Data supplied:
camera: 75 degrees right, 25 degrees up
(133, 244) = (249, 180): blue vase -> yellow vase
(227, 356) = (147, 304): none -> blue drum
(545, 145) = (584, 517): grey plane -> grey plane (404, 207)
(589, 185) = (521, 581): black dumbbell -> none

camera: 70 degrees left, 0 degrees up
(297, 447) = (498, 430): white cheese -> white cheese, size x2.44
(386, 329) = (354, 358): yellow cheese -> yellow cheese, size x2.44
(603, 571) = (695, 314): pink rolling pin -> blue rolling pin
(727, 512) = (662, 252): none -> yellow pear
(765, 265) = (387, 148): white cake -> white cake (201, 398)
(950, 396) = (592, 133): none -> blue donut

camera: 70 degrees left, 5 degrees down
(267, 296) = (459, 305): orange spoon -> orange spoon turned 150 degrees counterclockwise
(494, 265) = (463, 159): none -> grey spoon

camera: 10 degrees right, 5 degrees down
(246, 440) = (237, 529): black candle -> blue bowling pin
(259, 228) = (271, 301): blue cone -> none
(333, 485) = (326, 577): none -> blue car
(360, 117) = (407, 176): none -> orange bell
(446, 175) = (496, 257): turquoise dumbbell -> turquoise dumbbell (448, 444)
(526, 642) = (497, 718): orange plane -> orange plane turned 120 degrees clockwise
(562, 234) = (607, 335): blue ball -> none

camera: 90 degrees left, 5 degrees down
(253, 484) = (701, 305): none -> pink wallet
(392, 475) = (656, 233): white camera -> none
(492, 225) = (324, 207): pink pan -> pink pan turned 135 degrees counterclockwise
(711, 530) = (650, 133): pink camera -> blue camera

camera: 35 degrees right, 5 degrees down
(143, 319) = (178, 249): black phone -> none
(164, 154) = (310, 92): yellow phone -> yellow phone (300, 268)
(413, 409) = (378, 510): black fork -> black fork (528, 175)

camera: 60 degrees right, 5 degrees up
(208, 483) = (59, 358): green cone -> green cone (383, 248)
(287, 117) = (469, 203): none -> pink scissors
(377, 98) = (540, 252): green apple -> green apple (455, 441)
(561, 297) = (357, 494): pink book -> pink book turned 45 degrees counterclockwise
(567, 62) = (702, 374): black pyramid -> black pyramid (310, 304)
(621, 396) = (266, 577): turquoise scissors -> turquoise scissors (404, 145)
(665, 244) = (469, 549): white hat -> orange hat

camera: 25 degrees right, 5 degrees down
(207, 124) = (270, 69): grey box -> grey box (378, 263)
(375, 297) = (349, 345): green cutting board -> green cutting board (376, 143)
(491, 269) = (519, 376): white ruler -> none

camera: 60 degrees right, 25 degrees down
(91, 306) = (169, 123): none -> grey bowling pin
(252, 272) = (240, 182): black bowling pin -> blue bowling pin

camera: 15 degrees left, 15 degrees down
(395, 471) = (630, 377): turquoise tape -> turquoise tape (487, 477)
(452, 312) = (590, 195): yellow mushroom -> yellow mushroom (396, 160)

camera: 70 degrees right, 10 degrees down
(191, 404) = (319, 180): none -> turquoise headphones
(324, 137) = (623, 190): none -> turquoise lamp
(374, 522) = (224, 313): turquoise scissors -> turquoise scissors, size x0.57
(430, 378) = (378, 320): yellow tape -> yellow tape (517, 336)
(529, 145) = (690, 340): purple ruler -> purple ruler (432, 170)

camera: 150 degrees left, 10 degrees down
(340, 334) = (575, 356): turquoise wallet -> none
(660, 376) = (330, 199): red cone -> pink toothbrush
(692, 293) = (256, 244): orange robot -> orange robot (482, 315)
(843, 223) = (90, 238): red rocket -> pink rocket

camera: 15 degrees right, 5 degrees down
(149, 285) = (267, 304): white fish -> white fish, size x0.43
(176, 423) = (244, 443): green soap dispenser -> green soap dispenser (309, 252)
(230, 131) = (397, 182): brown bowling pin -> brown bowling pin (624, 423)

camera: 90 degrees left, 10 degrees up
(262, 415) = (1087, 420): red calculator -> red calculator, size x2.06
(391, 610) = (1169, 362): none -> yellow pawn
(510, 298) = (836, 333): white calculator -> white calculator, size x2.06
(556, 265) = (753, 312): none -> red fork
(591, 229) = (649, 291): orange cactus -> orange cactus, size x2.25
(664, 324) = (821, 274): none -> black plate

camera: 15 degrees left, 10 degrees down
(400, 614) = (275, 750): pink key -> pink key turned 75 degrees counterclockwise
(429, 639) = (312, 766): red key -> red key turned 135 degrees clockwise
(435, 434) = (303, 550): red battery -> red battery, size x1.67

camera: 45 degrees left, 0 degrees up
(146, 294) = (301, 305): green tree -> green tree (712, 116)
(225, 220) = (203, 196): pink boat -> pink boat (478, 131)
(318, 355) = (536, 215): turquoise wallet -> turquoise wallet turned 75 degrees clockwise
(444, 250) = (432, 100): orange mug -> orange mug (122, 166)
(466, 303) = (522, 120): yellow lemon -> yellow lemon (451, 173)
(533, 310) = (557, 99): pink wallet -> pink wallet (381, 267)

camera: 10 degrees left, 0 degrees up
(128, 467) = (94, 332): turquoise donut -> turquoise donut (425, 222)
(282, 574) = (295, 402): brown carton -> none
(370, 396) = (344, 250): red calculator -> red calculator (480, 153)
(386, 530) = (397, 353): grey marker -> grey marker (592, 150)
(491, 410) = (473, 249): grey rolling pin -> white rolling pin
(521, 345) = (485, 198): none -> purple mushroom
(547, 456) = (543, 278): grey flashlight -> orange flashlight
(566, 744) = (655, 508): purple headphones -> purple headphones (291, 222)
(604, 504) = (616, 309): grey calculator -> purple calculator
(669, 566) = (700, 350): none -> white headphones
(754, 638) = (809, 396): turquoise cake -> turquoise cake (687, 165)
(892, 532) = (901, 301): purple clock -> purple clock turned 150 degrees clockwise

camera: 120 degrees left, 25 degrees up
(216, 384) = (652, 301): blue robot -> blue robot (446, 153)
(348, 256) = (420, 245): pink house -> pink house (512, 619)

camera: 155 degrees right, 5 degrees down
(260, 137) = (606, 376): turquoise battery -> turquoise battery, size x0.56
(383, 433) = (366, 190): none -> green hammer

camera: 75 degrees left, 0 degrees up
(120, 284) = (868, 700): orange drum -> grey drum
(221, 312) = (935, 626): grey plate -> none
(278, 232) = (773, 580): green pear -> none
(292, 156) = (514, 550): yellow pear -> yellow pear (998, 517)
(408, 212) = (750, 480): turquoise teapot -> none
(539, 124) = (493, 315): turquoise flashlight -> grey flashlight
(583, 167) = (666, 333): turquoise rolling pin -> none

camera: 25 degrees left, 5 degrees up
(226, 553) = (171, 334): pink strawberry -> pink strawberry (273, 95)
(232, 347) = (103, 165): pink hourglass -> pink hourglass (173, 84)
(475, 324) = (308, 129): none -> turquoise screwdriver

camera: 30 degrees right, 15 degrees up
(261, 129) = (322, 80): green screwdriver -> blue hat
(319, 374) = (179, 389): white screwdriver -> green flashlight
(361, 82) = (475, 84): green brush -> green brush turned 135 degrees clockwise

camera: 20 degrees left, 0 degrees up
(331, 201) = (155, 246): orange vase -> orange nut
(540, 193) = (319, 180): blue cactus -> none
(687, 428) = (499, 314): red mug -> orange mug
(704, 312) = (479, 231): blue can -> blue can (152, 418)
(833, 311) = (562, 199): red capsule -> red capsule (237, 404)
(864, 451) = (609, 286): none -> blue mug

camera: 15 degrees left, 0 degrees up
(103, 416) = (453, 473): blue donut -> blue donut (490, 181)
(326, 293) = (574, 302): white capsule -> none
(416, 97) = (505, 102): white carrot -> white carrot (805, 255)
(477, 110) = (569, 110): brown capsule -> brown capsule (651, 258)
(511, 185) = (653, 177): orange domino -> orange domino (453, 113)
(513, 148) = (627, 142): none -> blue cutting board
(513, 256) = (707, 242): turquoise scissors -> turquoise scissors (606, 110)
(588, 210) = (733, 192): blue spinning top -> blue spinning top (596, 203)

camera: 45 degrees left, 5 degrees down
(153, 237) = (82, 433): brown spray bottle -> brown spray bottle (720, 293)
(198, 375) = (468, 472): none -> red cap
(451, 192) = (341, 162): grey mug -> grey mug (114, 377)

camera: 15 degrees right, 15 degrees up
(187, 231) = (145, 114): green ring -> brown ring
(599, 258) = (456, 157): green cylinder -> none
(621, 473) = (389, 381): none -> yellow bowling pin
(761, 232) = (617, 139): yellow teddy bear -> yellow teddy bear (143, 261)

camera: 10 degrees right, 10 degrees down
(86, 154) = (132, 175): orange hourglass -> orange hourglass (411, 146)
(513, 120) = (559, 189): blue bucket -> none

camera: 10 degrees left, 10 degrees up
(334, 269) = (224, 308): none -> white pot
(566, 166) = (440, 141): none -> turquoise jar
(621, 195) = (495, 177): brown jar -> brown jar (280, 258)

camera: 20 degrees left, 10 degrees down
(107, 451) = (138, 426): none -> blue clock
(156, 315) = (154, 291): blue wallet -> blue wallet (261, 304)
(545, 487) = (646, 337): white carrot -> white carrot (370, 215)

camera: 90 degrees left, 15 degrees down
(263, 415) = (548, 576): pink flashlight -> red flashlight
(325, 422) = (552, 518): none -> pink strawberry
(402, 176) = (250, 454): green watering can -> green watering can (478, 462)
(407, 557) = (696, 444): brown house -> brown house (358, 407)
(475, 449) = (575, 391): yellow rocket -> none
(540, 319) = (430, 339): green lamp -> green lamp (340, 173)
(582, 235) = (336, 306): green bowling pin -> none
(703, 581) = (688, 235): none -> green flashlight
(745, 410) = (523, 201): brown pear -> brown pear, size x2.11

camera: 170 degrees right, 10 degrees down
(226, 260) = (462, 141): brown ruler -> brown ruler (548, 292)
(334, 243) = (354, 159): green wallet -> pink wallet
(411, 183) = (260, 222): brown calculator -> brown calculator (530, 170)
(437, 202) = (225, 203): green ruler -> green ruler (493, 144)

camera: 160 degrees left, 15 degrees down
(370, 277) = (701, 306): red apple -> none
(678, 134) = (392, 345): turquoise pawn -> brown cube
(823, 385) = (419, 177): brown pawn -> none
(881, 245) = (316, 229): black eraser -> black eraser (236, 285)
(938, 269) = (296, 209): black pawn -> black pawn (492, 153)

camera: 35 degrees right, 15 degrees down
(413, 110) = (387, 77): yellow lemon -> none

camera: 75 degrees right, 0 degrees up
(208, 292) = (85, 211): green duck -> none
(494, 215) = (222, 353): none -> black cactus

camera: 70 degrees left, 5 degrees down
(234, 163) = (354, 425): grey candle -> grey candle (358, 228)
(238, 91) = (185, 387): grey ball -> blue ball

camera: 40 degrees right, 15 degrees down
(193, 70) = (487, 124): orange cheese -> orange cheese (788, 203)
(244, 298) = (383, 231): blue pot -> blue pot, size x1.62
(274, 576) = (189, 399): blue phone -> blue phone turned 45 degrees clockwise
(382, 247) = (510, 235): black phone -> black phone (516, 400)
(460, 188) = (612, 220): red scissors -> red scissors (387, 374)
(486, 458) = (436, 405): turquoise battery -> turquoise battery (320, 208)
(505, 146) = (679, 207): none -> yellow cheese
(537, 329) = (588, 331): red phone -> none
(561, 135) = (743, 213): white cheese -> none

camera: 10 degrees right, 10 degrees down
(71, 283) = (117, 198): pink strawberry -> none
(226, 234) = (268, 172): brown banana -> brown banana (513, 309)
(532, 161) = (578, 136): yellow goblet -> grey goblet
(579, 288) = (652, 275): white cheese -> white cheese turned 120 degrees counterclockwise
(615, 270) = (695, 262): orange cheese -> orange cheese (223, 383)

Exercise details: Return the span of lines in the data above that opens at the line with "camera: 20 degrees left, 0 degrees up" and closes at the line with "(704, 312) = (479, 231): blue", exactly, ends included, nothing else.

Completed exercise:
camera: 20 degrees left, 0 degrees up
(331, 201) = (155, 246): orange vase -> orange nut
(540, 193) = (319, 180): blue cactus -> none
(687, 428) = (499, 314): red mug -> orange mug
(704, 312) = (479, 231): blue can -> blue can (152, 418)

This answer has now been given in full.